Dataset extract:
━━━━━━━━━━━━━━━━━━━━
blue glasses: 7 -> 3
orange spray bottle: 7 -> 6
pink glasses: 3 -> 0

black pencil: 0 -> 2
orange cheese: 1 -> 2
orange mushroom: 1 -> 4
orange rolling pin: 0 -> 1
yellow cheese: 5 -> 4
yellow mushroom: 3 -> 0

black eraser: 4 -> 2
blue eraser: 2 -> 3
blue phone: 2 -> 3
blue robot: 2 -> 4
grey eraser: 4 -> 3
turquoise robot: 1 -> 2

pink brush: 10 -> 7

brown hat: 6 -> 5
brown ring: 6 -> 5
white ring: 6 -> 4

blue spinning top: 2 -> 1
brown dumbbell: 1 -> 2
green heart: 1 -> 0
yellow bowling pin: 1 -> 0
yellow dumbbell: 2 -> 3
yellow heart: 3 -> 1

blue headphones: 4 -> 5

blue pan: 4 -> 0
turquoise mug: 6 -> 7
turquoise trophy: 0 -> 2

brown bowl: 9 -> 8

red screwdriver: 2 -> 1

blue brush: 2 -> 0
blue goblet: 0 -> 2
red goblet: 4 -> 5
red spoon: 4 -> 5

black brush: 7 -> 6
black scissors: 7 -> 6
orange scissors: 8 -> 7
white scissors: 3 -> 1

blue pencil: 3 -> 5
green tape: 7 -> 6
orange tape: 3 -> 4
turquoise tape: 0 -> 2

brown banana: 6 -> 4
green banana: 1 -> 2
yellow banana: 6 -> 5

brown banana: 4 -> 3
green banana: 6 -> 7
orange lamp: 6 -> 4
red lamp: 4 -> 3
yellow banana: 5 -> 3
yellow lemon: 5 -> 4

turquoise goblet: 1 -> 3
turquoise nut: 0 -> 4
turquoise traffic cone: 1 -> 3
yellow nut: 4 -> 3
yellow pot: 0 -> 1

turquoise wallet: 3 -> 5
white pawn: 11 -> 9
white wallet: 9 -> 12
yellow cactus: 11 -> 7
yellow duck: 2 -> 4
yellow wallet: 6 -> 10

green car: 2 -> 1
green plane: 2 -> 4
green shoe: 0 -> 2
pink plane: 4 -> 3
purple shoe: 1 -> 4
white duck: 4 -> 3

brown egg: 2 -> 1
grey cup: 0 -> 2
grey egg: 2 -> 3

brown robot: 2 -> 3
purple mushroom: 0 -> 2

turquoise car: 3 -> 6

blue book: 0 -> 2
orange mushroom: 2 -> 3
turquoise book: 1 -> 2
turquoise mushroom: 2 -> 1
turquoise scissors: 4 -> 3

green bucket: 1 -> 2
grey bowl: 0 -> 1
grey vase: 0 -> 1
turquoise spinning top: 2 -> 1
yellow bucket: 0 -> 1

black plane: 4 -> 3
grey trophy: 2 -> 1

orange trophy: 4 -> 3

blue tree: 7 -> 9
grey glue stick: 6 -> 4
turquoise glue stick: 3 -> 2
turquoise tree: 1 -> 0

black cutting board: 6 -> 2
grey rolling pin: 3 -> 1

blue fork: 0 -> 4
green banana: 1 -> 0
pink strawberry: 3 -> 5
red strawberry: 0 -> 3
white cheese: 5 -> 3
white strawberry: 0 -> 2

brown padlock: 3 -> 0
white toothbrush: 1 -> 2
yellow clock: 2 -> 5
━━━━━━━━━━━━━━━━━━━━
Exercise:
Could you print the lines above, exactly as written, from the line containing "white cheese: 5 -> 3" through the final one?

Exercise response:
white cheese: 5 -> 3
white strawberry: 0 -> 2

brown padlock: 3 -> 0
white toothbrush: 1 -> 2
yellow clock: 2 -> 5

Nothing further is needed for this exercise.